**Task to carry out:**
Look below for the line that contains "(603, 381) = (666, 200): white spool -> none", then quote it and all the lines after it, exactly, with the pictures left out.

[Saved data entries]
------------------------
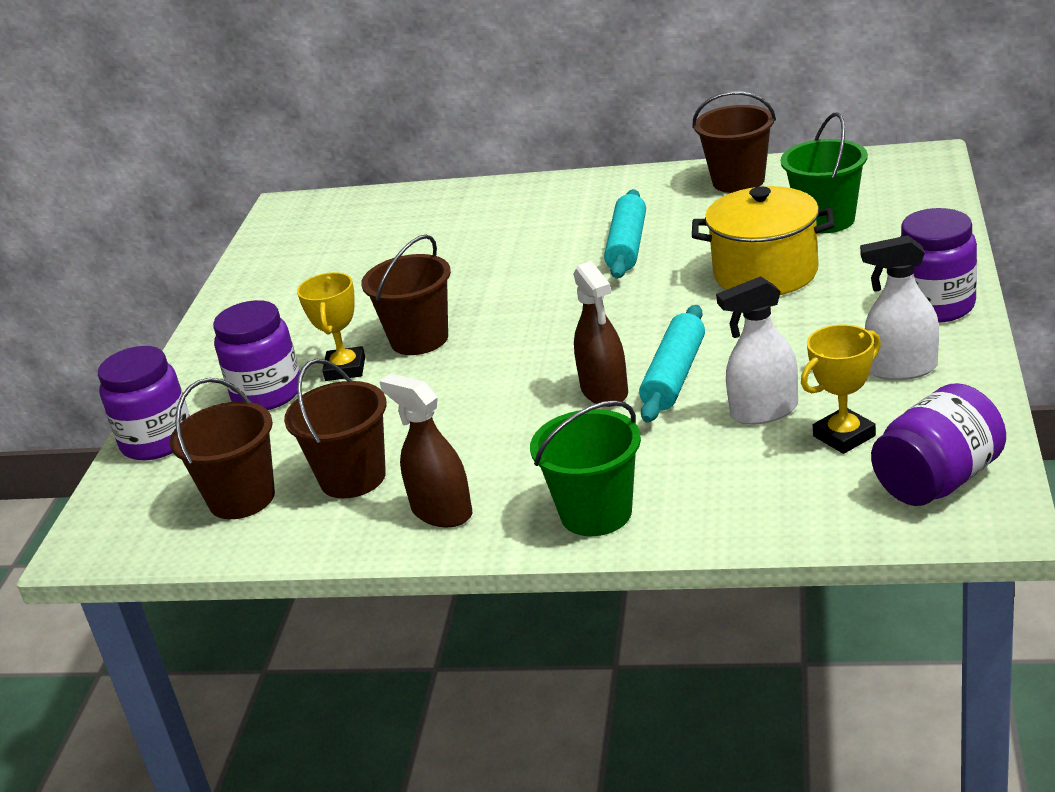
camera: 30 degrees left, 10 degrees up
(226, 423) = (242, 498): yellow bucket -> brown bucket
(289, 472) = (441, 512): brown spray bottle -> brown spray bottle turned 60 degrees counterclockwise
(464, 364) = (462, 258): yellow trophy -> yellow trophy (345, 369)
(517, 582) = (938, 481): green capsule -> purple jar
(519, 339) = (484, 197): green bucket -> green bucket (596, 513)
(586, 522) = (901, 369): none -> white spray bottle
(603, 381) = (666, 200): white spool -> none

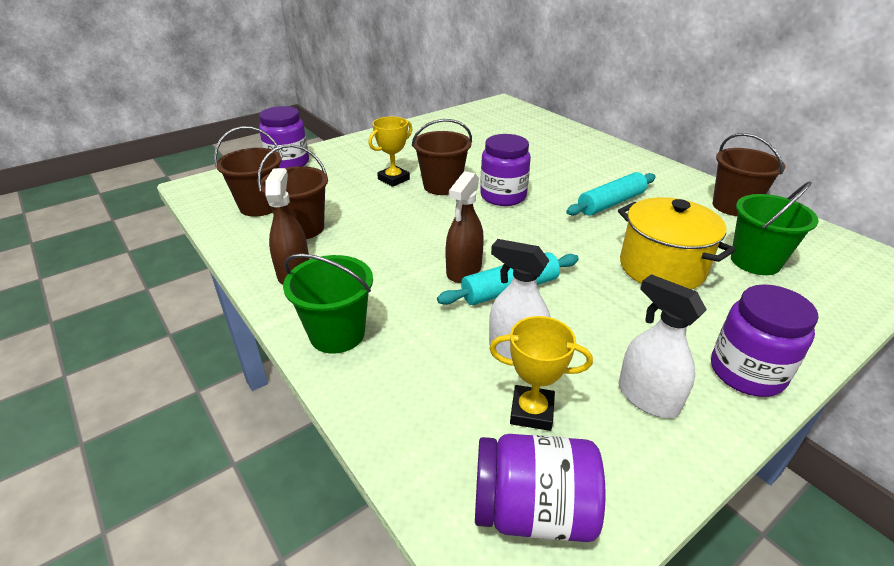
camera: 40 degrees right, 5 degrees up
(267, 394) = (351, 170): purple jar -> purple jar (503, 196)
------------------------
**Result for this exercise:**
(603, 381) = (666, 200): white spool -> none

camera: 40 degrees right, 5 degrees up
(267, 394) = (351, 170): purple jar -> purple jar (503, 196)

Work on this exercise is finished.